(Two-dimensional motion records)
○ ○ ○ ○
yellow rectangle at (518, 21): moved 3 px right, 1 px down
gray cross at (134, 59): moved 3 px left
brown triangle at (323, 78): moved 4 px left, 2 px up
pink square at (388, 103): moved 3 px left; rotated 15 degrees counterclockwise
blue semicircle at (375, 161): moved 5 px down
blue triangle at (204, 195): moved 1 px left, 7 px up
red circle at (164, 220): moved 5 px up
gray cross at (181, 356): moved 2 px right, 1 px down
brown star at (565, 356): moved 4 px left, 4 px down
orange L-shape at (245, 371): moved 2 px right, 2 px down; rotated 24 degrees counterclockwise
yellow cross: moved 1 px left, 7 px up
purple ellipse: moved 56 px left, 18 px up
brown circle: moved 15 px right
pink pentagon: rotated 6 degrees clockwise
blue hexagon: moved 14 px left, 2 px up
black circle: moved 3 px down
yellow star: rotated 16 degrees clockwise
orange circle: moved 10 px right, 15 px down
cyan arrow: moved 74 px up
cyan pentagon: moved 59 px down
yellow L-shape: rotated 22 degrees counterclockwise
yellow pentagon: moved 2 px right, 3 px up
○ ○ ○ ○
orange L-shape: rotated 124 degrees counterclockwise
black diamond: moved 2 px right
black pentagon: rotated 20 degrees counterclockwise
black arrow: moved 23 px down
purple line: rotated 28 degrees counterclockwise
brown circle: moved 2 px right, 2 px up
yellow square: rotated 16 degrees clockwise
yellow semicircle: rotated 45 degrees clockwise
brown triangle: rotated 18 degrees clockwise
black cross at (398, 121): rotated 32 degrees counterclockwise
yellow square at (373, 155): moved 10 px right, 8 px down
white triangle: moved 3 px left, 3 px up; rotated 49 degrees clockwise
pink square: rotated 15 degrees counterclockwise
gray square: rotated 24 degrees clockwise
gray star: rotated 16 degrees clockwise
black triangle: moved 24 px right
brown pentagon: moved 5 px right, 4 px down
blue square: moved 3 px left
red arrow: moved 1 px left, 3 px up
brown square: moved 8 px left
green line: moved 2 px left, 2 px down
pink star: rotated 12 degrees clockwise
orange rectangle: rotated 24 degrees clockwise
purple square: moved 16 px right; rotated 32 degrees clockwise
○ ○ ○ ○
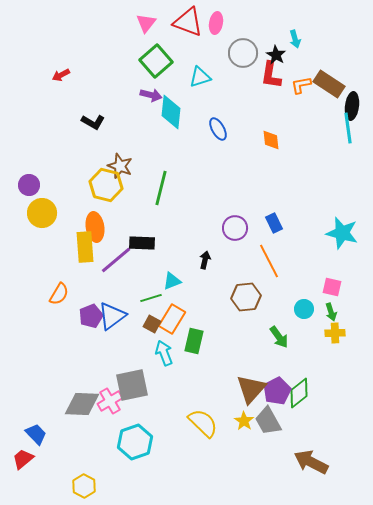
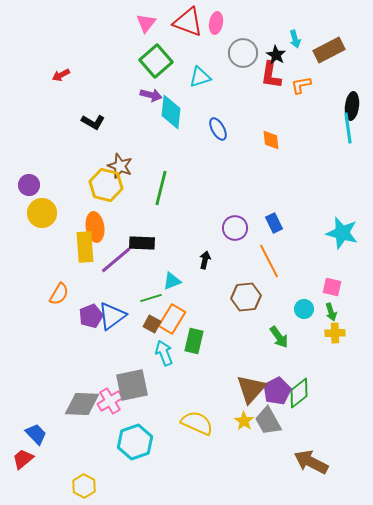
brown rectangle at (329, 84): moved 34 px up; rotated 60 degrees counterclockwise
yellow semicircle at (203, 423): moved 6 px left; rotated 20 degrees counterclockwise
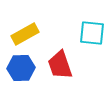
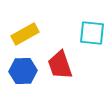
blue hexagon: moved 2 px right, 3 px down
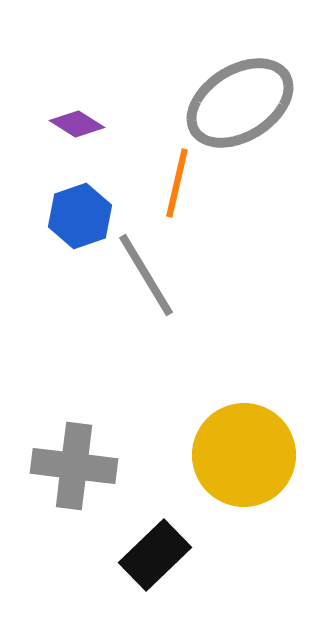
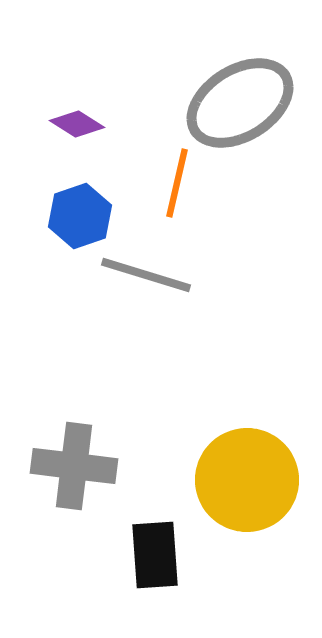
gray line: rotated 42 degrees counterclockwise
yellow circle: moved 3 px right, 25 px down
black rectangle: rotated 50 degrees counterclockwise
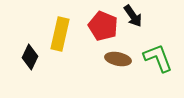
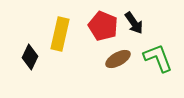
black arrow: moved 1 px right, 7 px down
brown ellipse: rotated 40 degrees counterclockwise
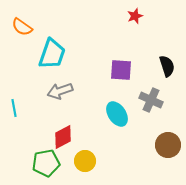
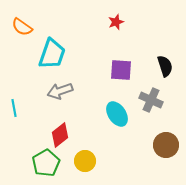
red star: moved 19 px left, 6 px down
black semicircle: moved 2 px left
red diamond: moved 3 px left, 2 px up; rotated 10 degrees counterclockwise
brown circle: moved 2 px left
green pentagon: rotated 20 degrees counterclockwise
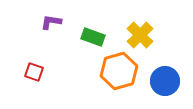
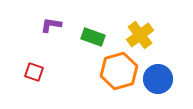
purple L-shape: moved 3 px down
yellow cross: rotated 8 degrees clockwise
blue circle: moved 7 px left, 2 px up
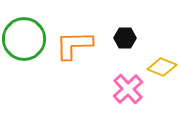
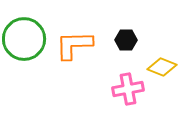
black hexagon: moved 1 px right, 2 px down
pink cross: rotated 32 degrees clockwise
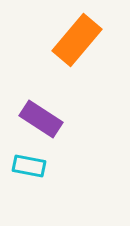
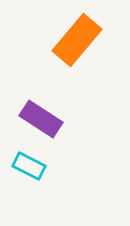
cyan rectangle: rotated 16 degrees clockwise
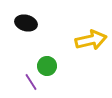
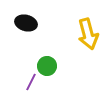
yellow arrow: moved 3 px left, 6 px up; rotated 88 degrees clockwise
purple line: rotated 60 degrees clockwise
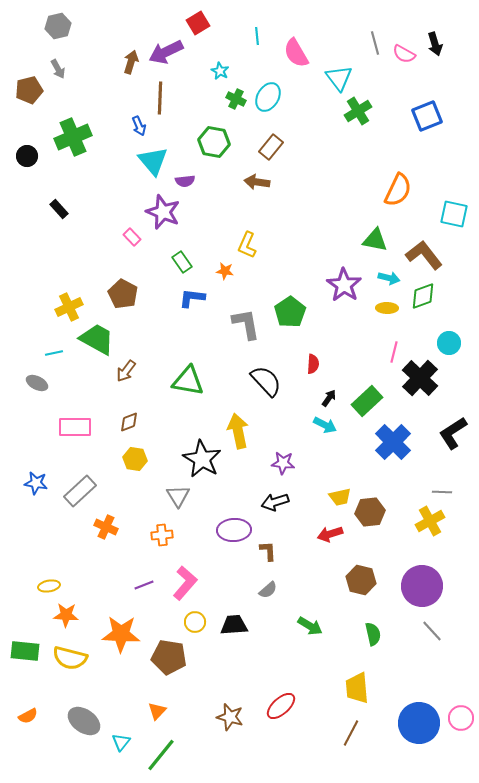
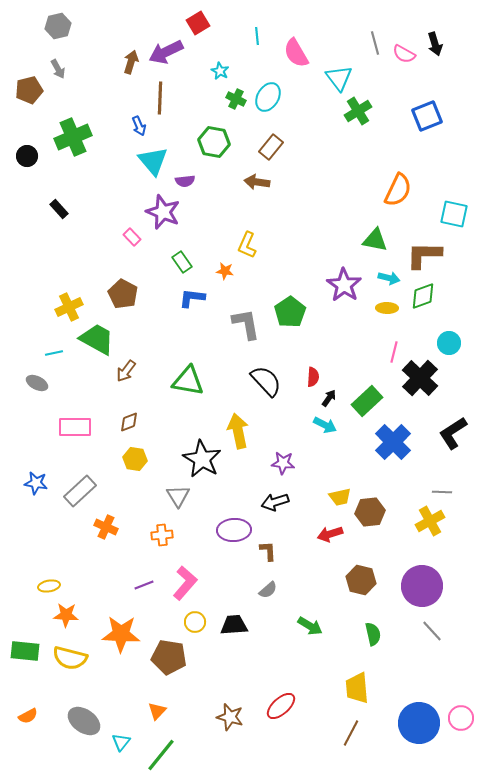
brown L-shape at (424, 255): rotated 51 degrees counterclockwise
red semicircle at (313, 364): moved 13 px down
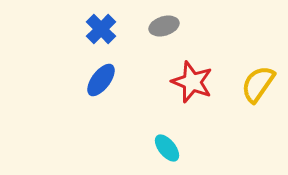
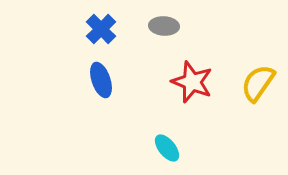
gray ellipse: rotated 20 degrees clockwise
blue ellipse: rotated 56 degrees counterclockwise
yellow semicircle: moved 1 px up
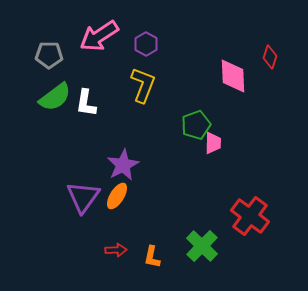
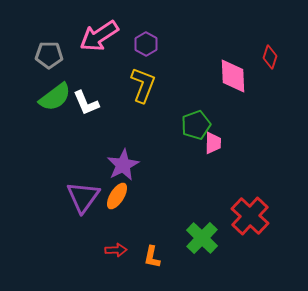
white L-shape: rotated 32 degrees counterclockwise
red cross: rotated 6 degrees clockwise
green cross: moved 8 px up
○ ○ ○ ○
▸ **Activity**:
Begin with the line above that has "brown pentagon: moved 5 px right, 4 px down" and continue through the line that has "orange rectangle: rotated", setting each one down exactly. Stop there.

▸ **Written solution**:
brown pentagon: moved 5 px right, 4 px down
blue square: moved 3 px left
red arrow: moved 1 px left, 3 px up
brown square: moved 8 px left
green line: moved 2 px left, 2 px down
pink star: rotated 12 degrees clockwise
orange rectangle: rotated 24 degrees clockwise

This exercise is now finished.